======== GIVEN DATA ========

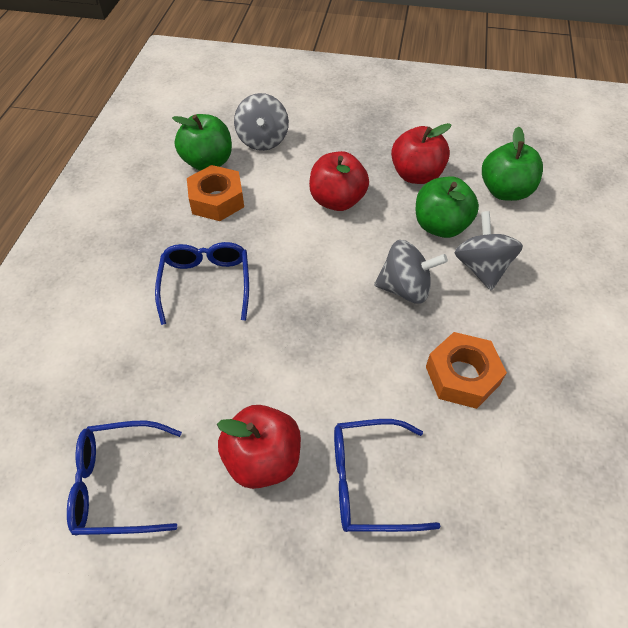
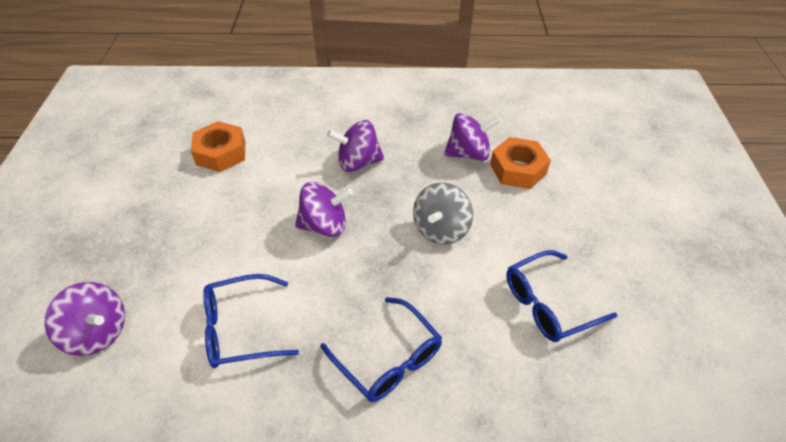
green apple: 3 -> 0
grey spinning top: 3 -> 1
purple spinning top: 0 -> 4
red apple: 3 -> 0

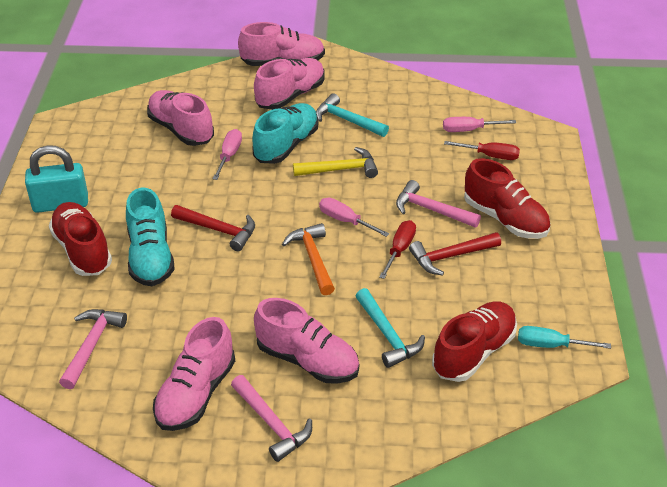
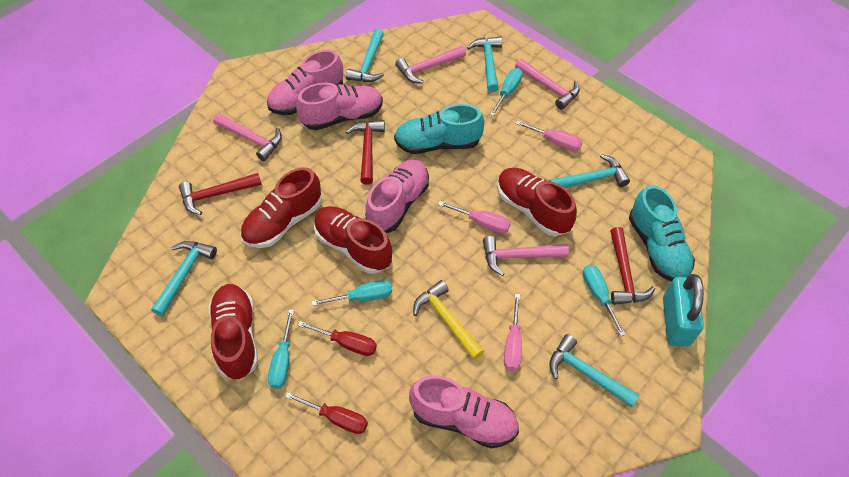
orange hammer: 1 -> 0
pink hammer: 3 -> 4
pink shoe: 5 -> 4
red hammer: 2 -> 3
red shoe: 3 -> 4
turquoise hammer: 2 -> 5
turquoise screwdriver: 1 -> 4

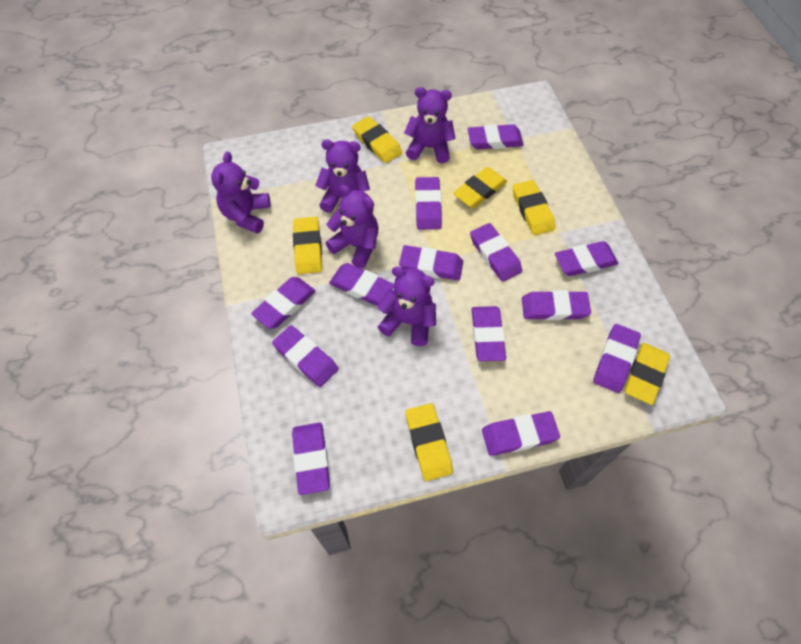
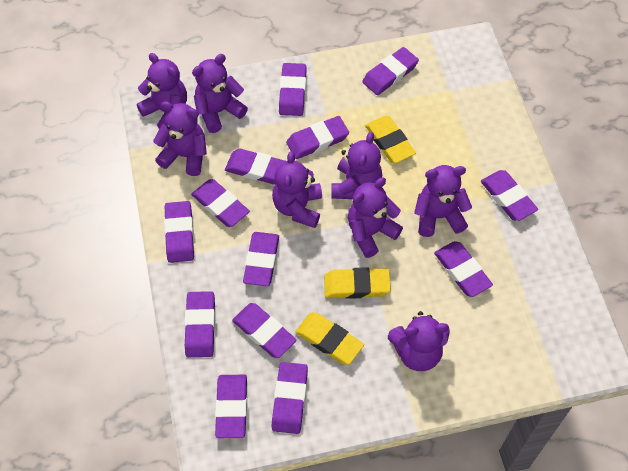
purple teddy bear: 5 -> 8
yellow eraser: 6 -> 3

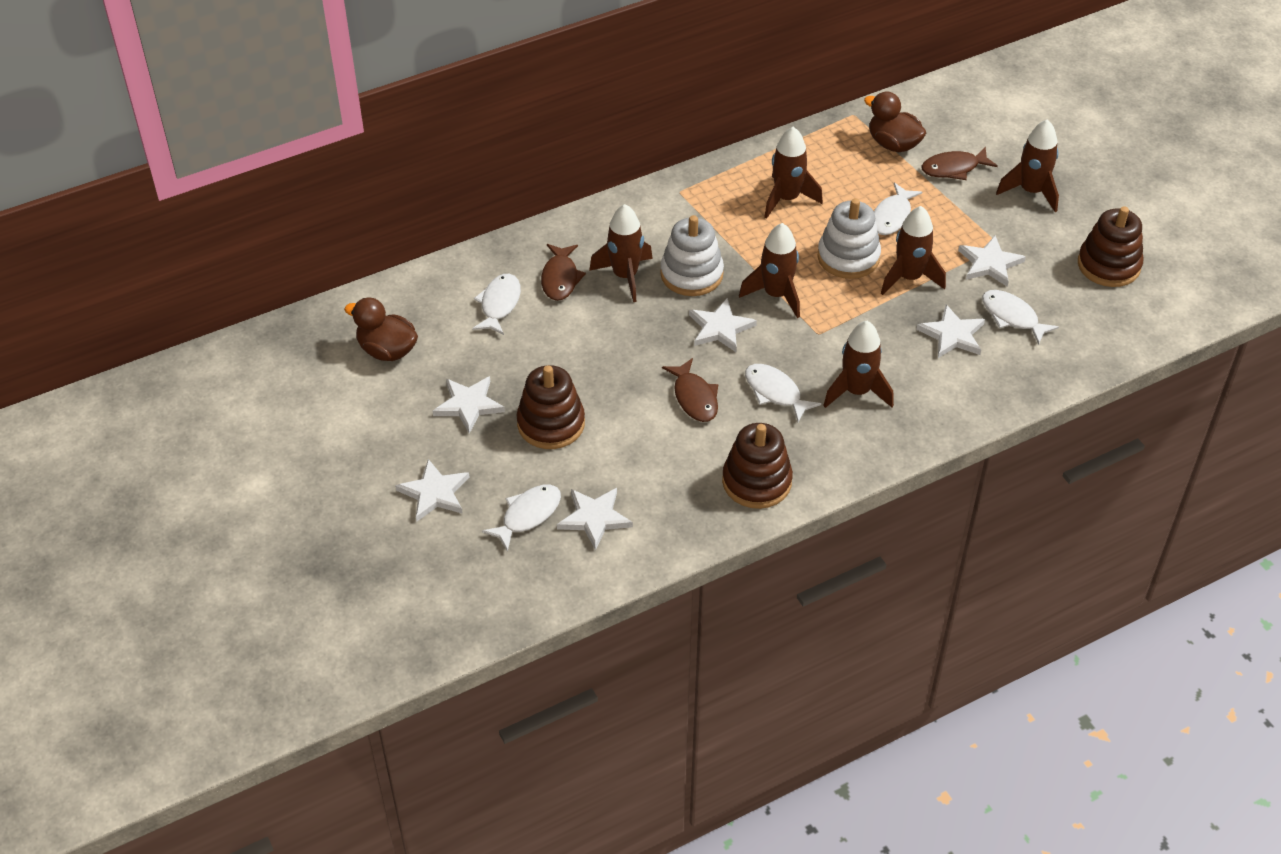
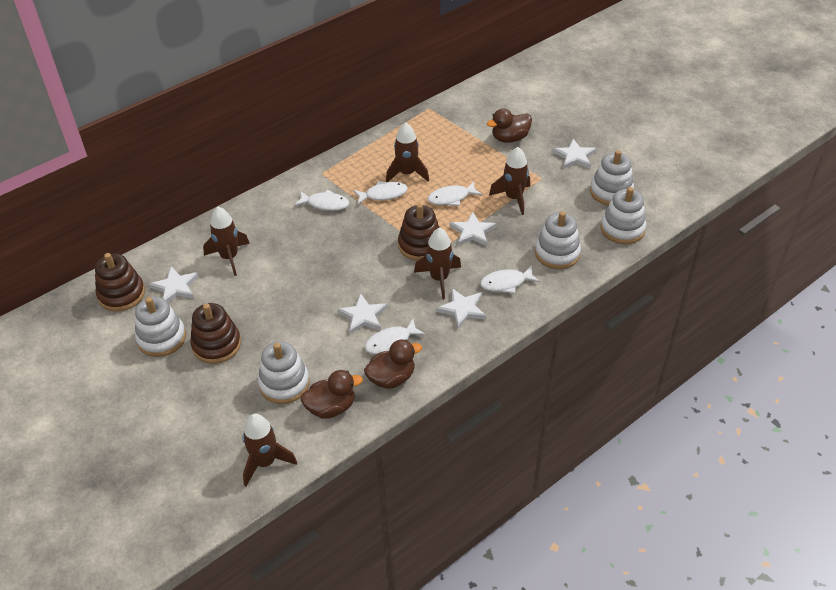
brown duck: 2 -> 3
brown fish: 3 -> 0
brown rocket: 6 -> 5
white stacking toy: 2 -> 5
white star: 6 -> 5

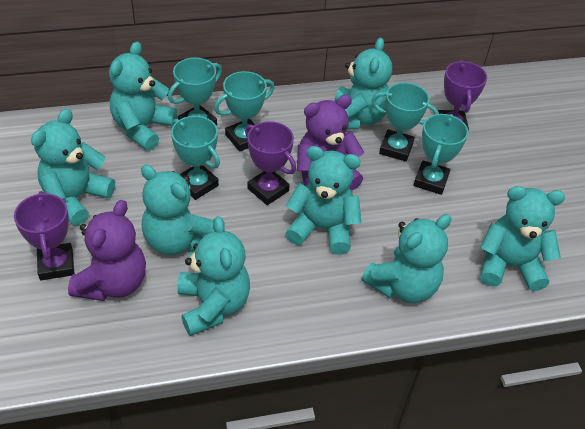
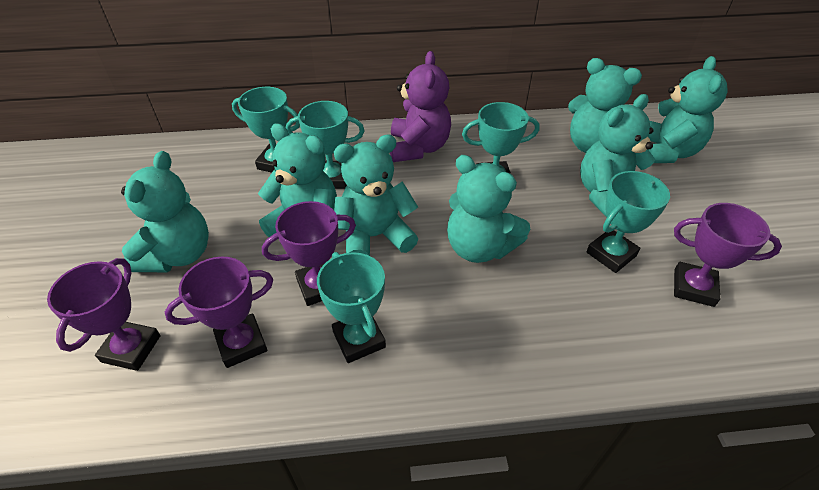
purple teddy bear: 2 -> 1
purple trophy: 3 -> 4
turquoise teddy bear: 8 -> 7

========

TASK DESCRIPTION
Write out every line from the entries where "bear" appears.

WORKED SOLUTION
purple teddy bear: 5 -> 8
purple teddy bear: 2 -> 1
turquoise teddy bear: 8 -> 7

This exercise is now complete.